_What the task requires_
Every line of the data that includes "ruler" should be copied out.

_Records supplied_
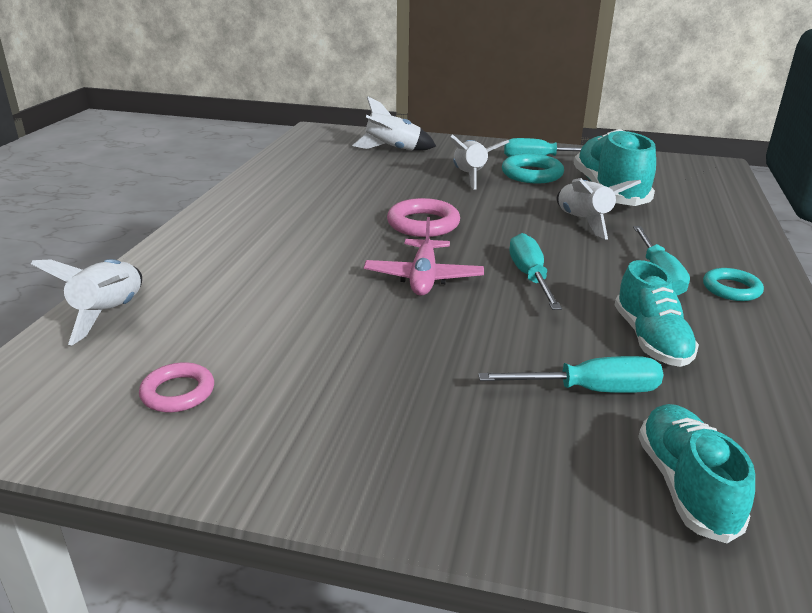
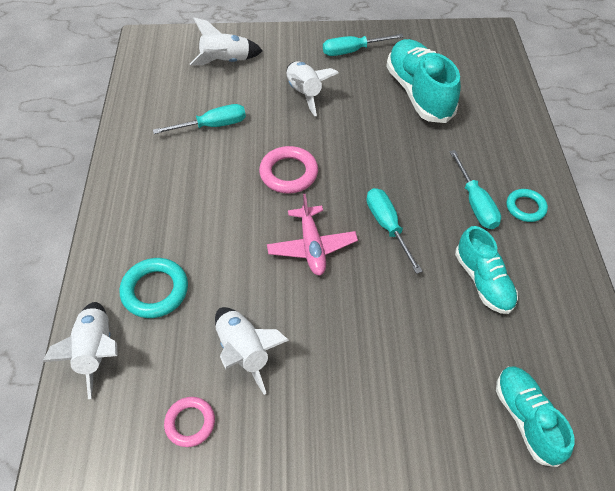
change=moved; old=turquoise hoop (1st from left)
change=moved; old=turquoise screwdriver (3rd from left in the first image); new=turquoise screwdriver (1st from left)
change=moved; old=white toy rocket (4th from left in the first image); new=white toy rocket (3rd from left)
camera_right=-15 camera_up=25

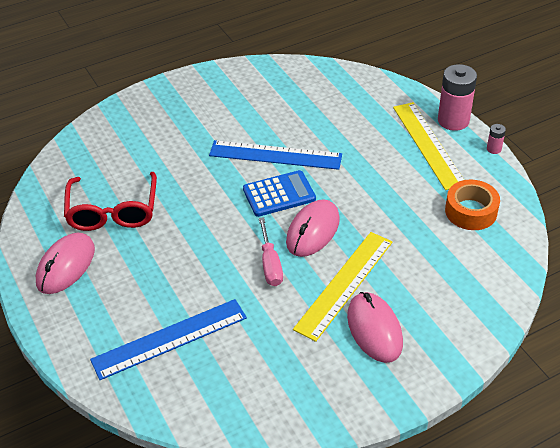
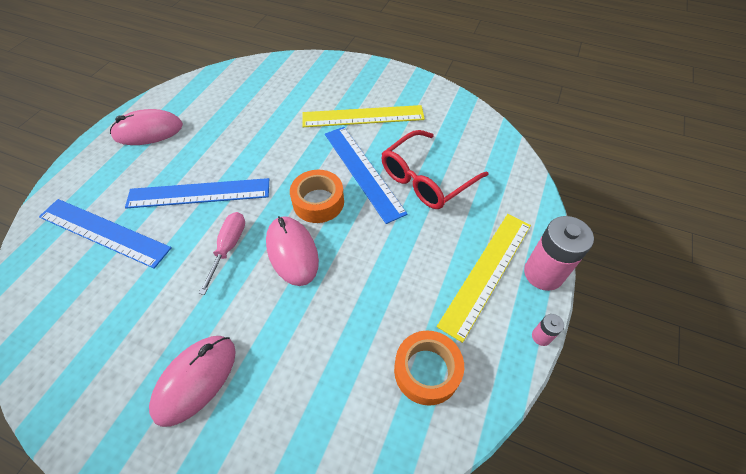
change=added; new=royal blue ruler (2nd from left)
change=turned; old=rosy screwdriver; degrees=150
change=turned; old=rosy computer mouse (2nd from left in the first image); degrees=75
change=replaced; old=royal blue calculator; new=bright orange tape (1st from left)
change=moved; old=bright yellow ruler (1st from left)
change=moved; old=scarlet glasses
camera_right=50 camera_up=10

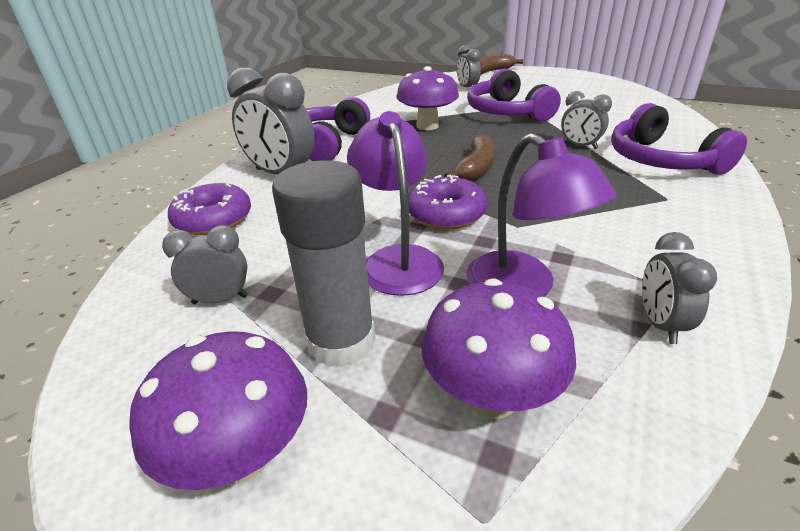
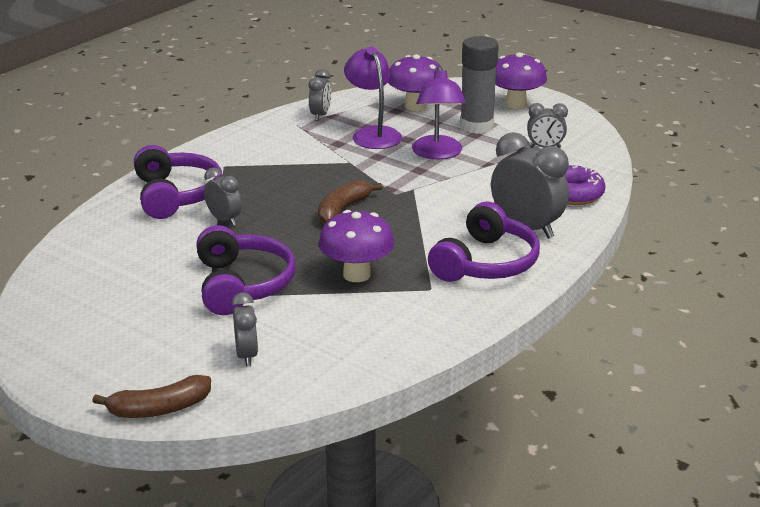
change=removed; old=royal purple donut (2nd from left)
camera_right=-170 camera_up=-5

_Task answer_
change=added; new=royal blue ruler (2nd from left)
change=moved; old=bright yellow ruler (1st from left)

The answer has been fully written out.